#### WORK TO BE COMPLETED:
Starting at the line that contains "(443, 309) = (512, 250): red" and ending at the final line of the entries below, write out each line exactly as it appears, but omit the pictures.

[Stored data]
○ ○ ○ ○

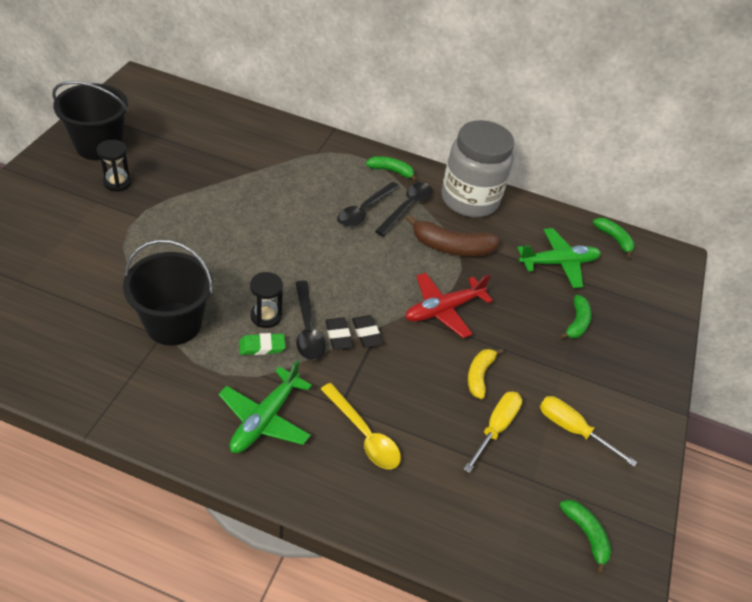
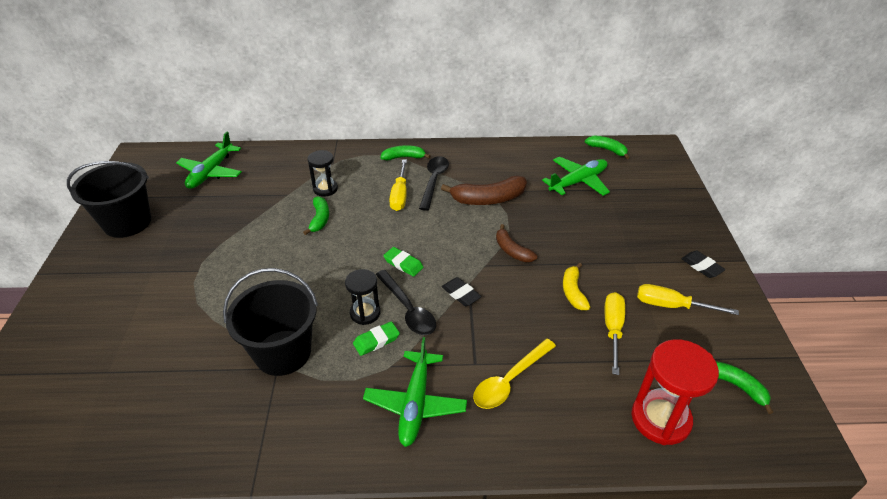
camera: 15 degrees left, 5 degrees down
(117, 182) = (162, 248): black hourglass -> black hourglass (325, 189)
(197, 121) = (211, 172): none -> green plane
(328, 282) = (403, 264): none -> green eraser
(338, 335) = (438, 305): black eraser -> black eraser (701, 266)
(364, 210) = (400, 195): black spoon -> yellow screwdriver
(364, 434) = (509, 380): yellow spoon -> yellow spoon turned 105 degrees clockwise
(443, 309) = (512, 250): red plane -> brown banana
(469, 200) = (480, 158): grey jar -> none
(487, 531) = (660, 419): none -> red hourglass
(577, 323) = (620, 222): green banana -> green banana (320, 219)

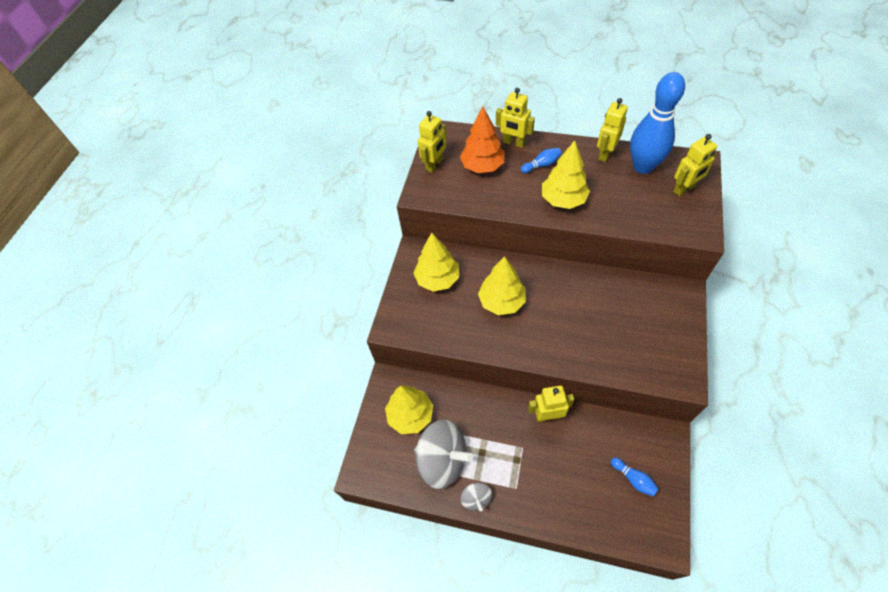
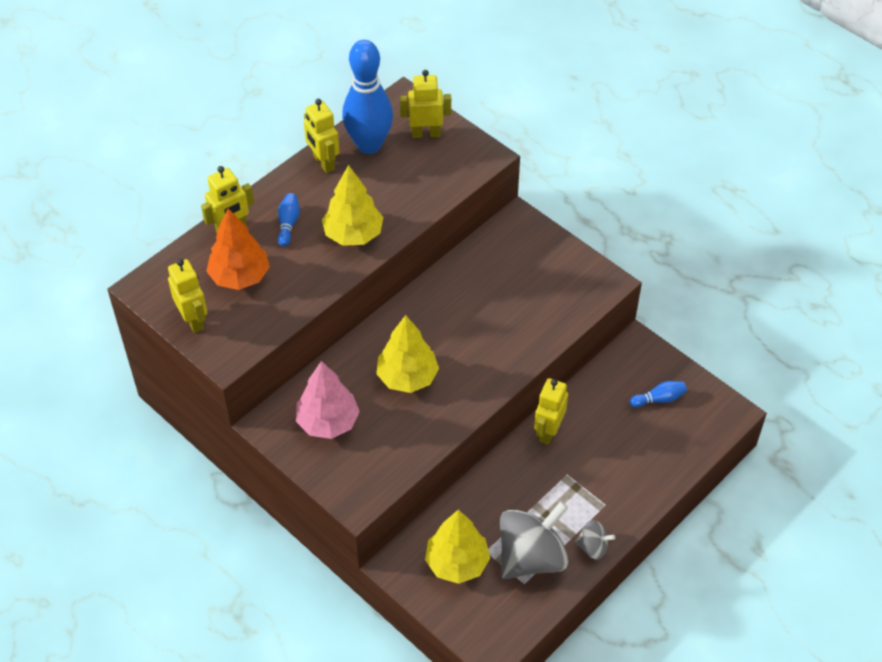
camera: 65 degrees left, 5 degrees down
(437, 279) = (328, 422): yellow tree -> pink tree
(684, 189) = (426, 133): yellow robot -> yellow robot turned 90 degrees counterclockwise

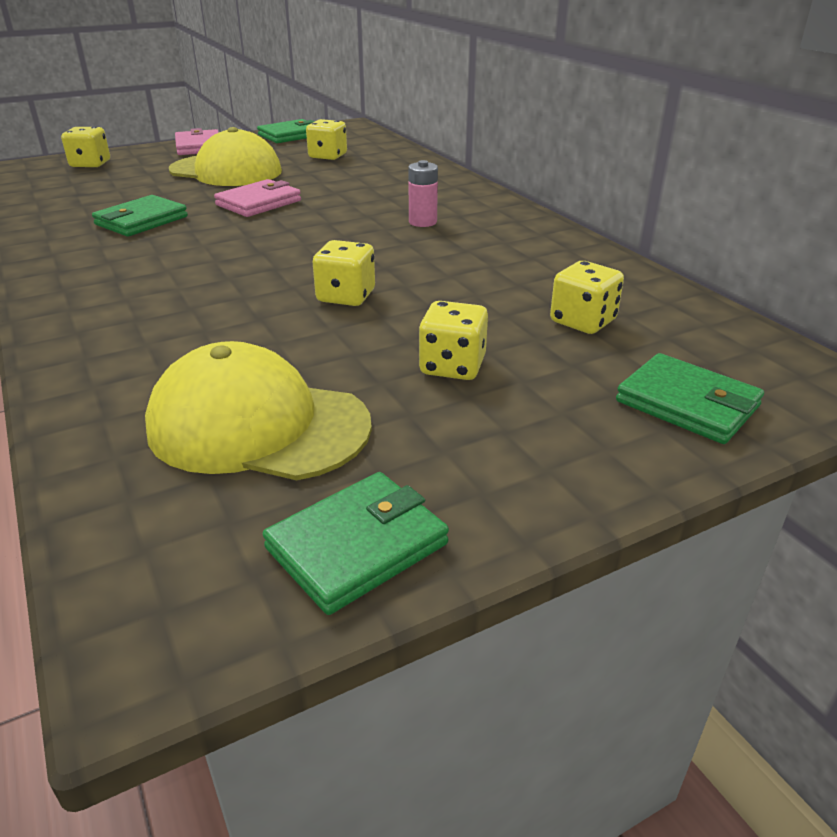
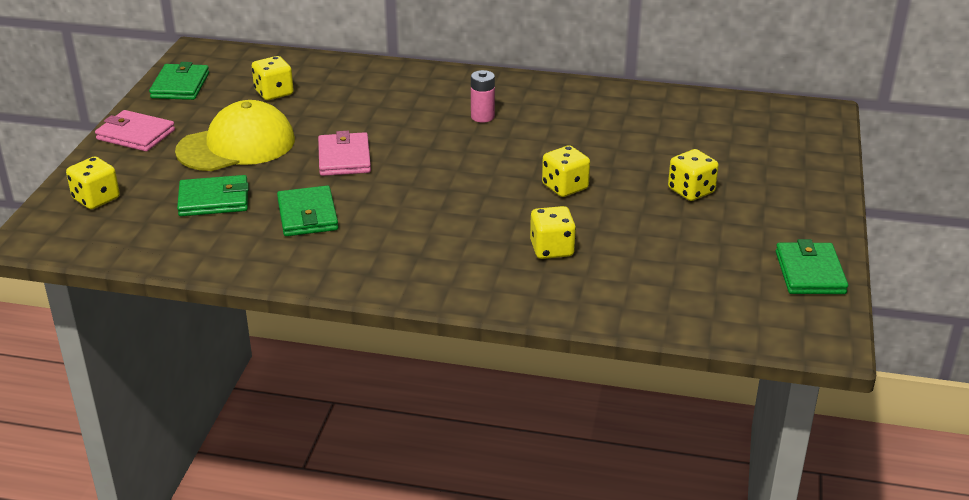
camera: 50 degrees left, 0 degrees up
(258, 425) = (685, 264): yellow cap -> none
(583, 321) = (689, 136): yellow dice -> yellow dice (552, 249)
(687, 404) = (795, 152): green wallet -> green wallet (214, 200)

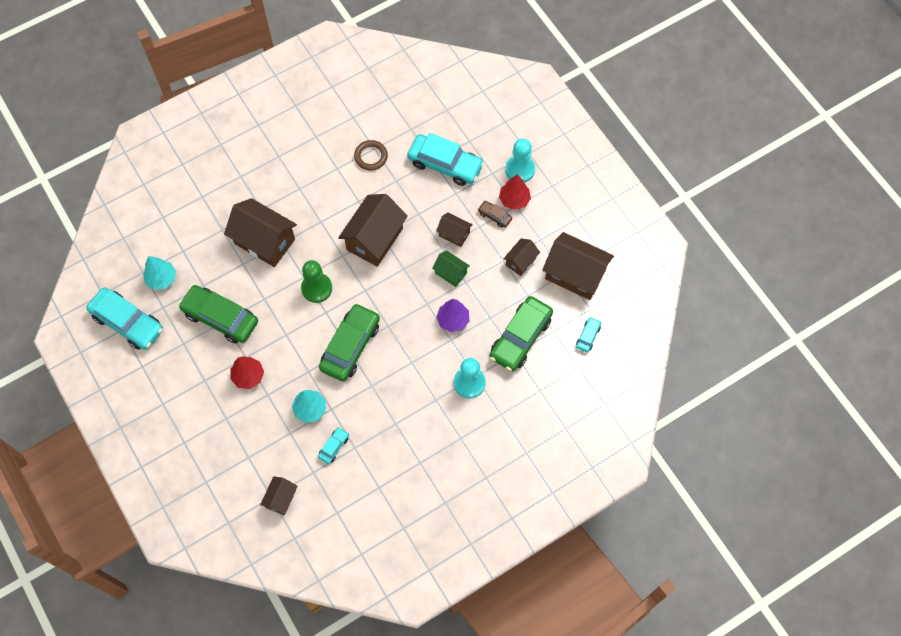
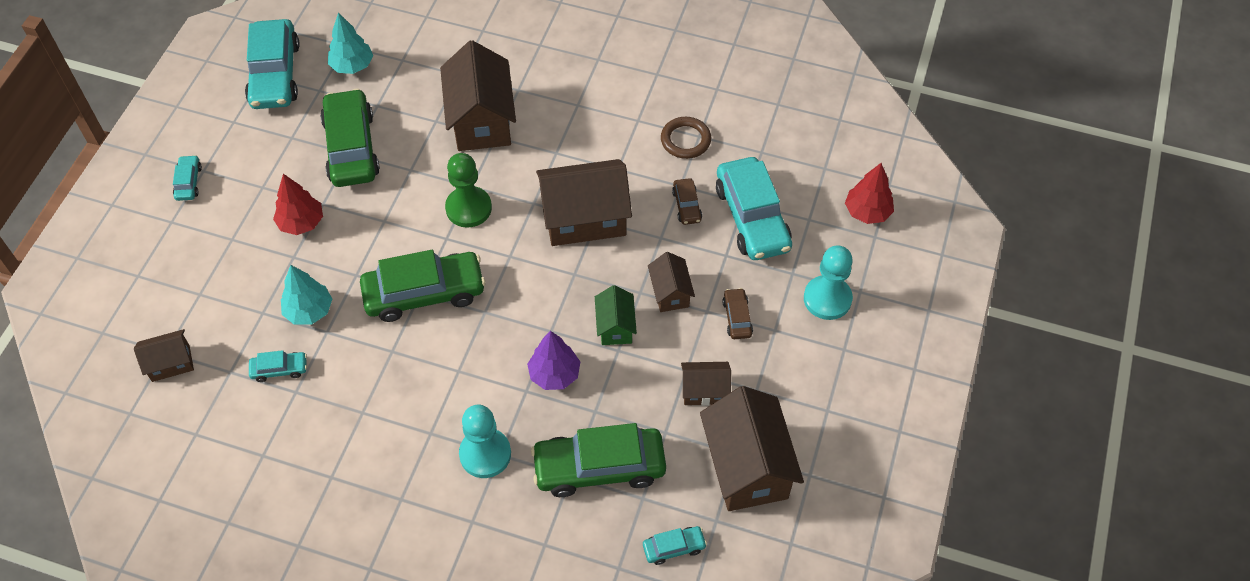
camera: 50 degrees right, 10 degrees down
(164, 416) = (188, 182): none -> turquoise car
(411, 187) = (686, 206): none -> brown car
(514, 199) = (780, 322): red tree -> red tree (867, 212)

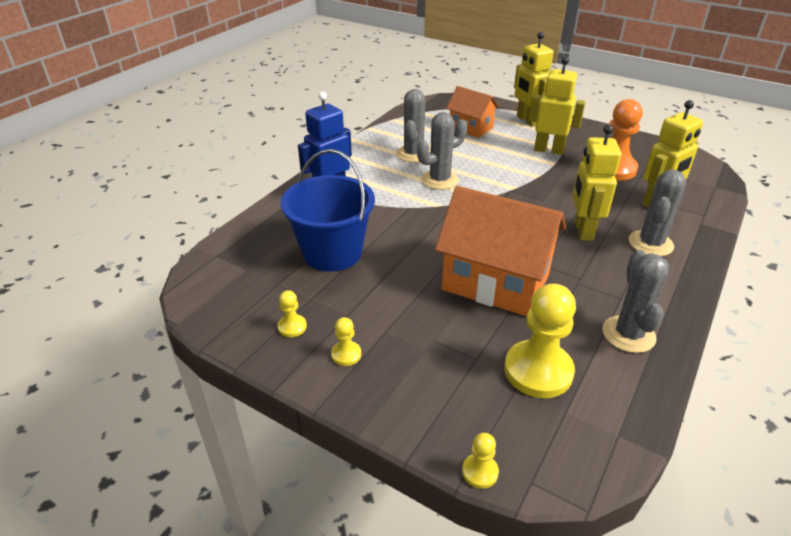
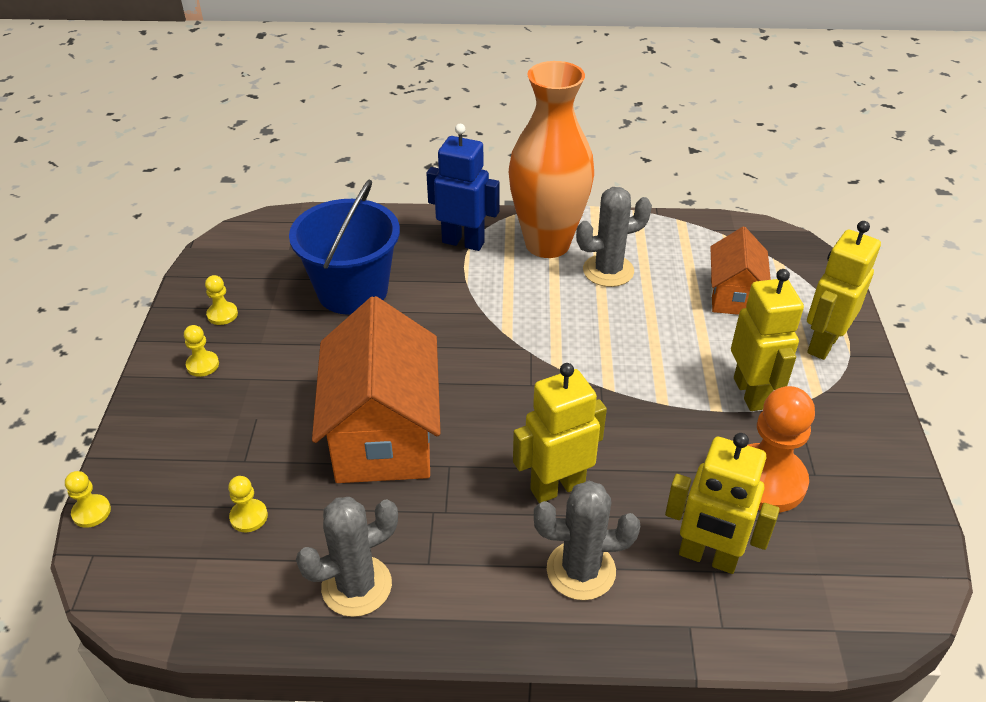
camera: 60 degrees right, 5 degrees up
(367, 164) = (547, 244): none -> orange vase
(439, 180) = (566, 315): grey cactus -> none
(538, 371) = (249, 517): yellow pawn -> yellow pawn, size x0.46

○ ○ ○ ○

#### SOLVED EXERCISE:
(443, 309) = (512, 250): red plane -> brown banana
(469, 200) = (480, 158): grey jar -> none
(487, 531) = (660, 419): none -> red hourglass
(577, 323) = (620, 222): green banana -> green banana (320, 219)

camera: 65 degrees left, 5 degrees down
(437, 279) = (328, 422): yellow tree -> pink tree
(684, 189) = (426, 133): yellow robot -> yellow robot turned 90 degrees counterclockwise

camera: 50 degrees left, 0 degrees up
(258, 425) = (685, 264): yellow cap -> none
(583, 321) = (689, 136): yellow dice -> yellow dice (552, 249)
(687, 404) = (795, 152): green wallet -> green wallet (214, 200)

camera: 50 degrees right, 10 degrees down
(164, 416) = (188, 182): none -> turquoise car
(411, 187) = (686, 206): none -> brown car
(514, 199) = (780, 322): red tree -> red tree (867, 212)

camera: 60 degrees right, 5 degrees up
(367, 164) = (547, 244): none -> orange vase
(439, 180) = (566, 315): grey cactus -> none
(538, 371) = (249, 517): yellow pawn -> yellow pawn, size x0.46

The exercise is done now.